- [Task prompt]: Could you please retype all of the records exactly, skipping any pictures?

Itemized modification records:

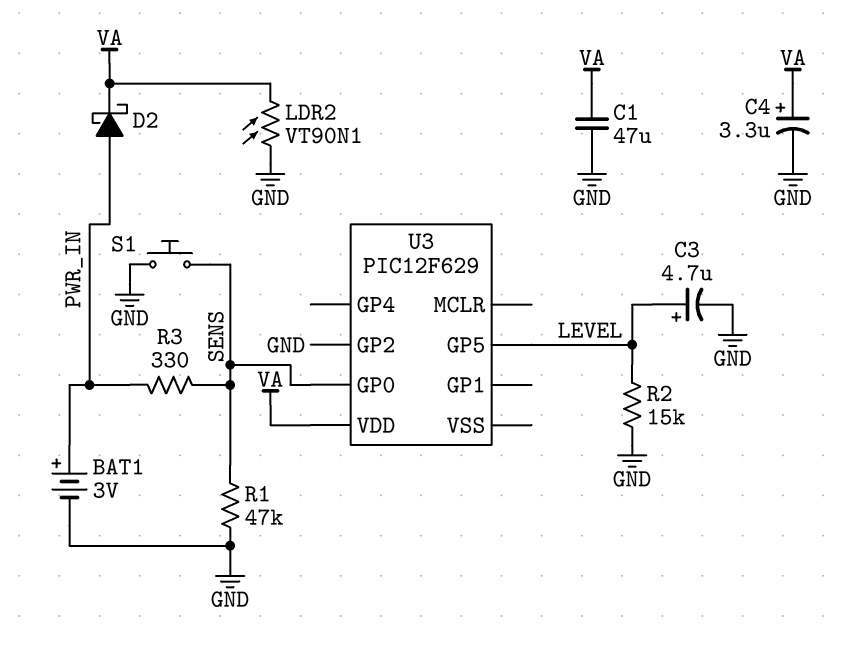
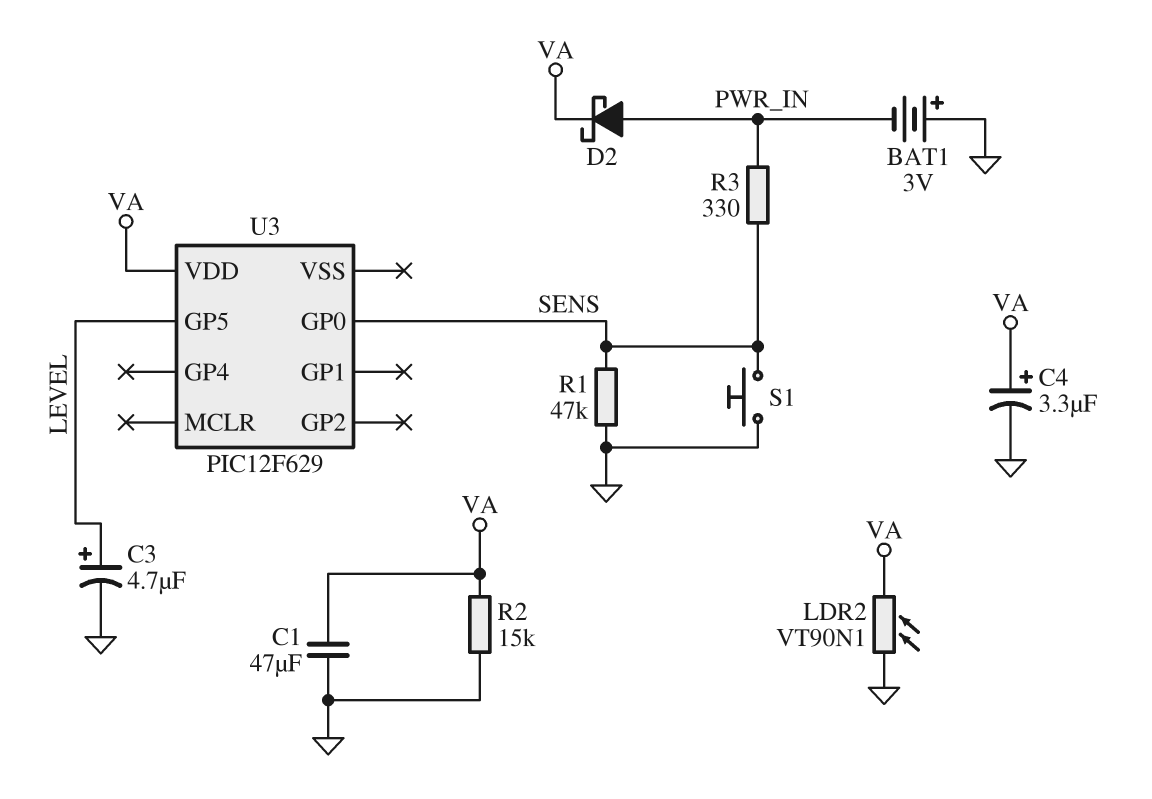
BAT1: 3V (plus PWR_IN, minus GND) -> 3V (plus GND, minus PWR_IN)
R2: 15k (GND, LEVEL) -> 15k (GND, VA)
U3 pin GP2: GND -> none

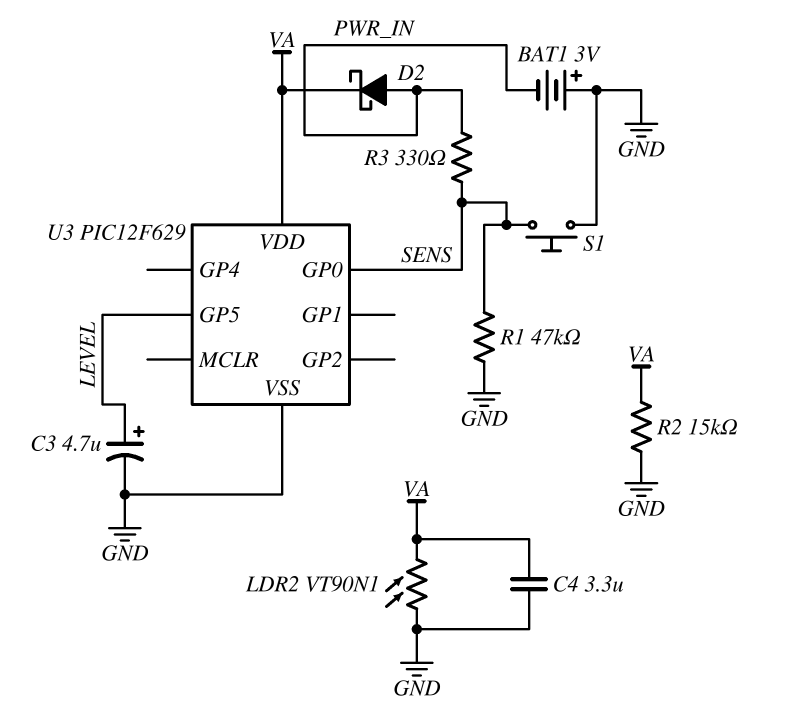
C1: 47uF (GND, VA) -> none
C4: 3.3uF (plus VA, minus GND) -> 3.3uF (GND, VA)
U3 pin VSS: none -> GND

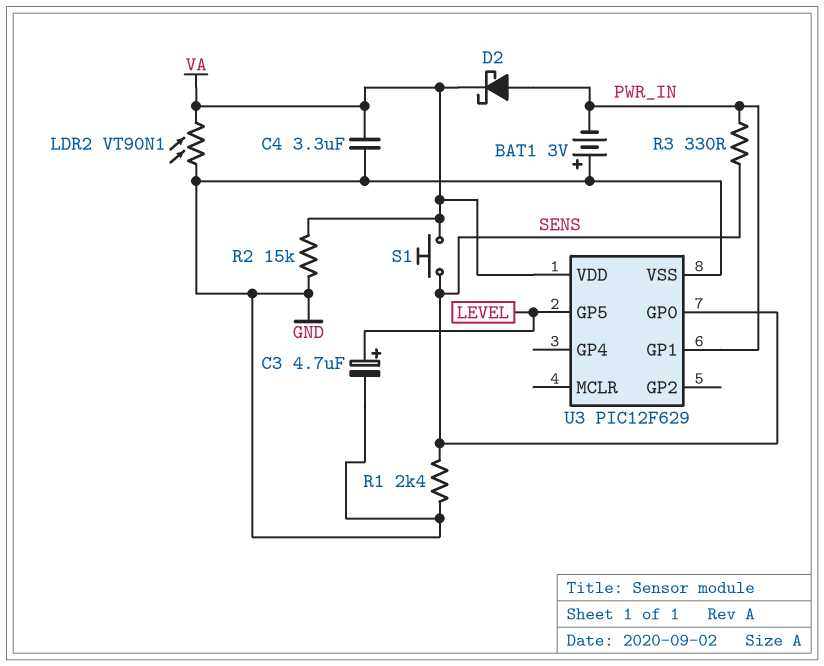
R1: 47k (GND, SENS) -> 2.4k (GND, SENS)
S1: button (GND, SENS) -> button (SENS, VA)
U3 pin GP1: none -> PWR_IN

- [Output below]:
BAT1: 3V (plus PWR_IN, minus GND) -> 3V (plus GND, minus PWR_IN)
R2: 15k (GND, LEVEL) -> 15k (GND, VA)
U3 pin GP2: GND -> none

C1: 47uF (GND, VA) -> none
C4: 3.3uF (plus VA, minus GND) -> 3.3uF (GND, VA)
U3 pin VSS: none -> GND

R1: 47k (GND, SENS) -> 2.4k (GND, SENS)
S1: button (GND, SENS) -> button (SENS, VA)
U3 pin GP1: none -> PWR_IN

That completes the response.